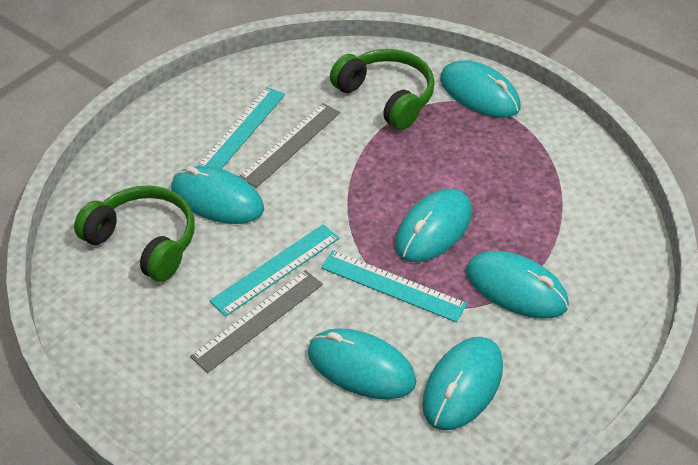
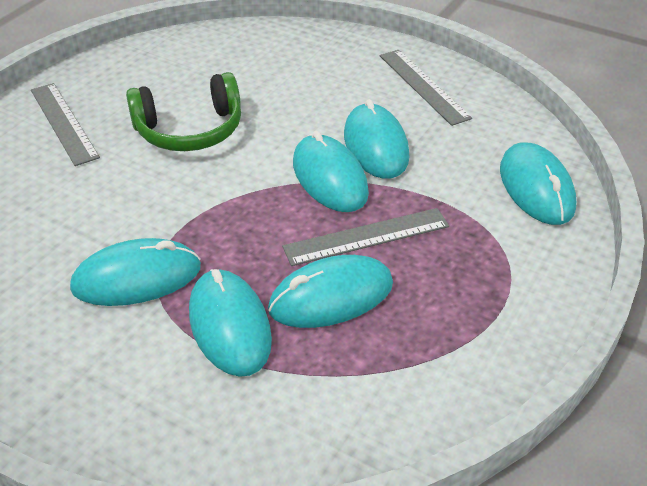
green headphones: 2 -> 1
grey ruler: 2 -> 3
turquoise ruler: 3 -> 0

WORK TASK:
Quote the material in full and exactly; do not carry over its pictures.

RESULT FOR THIS TASK:
green headphones: 2 -> 1
grey ruler: 2 -> 3
turquoise ruler: 3 -> 0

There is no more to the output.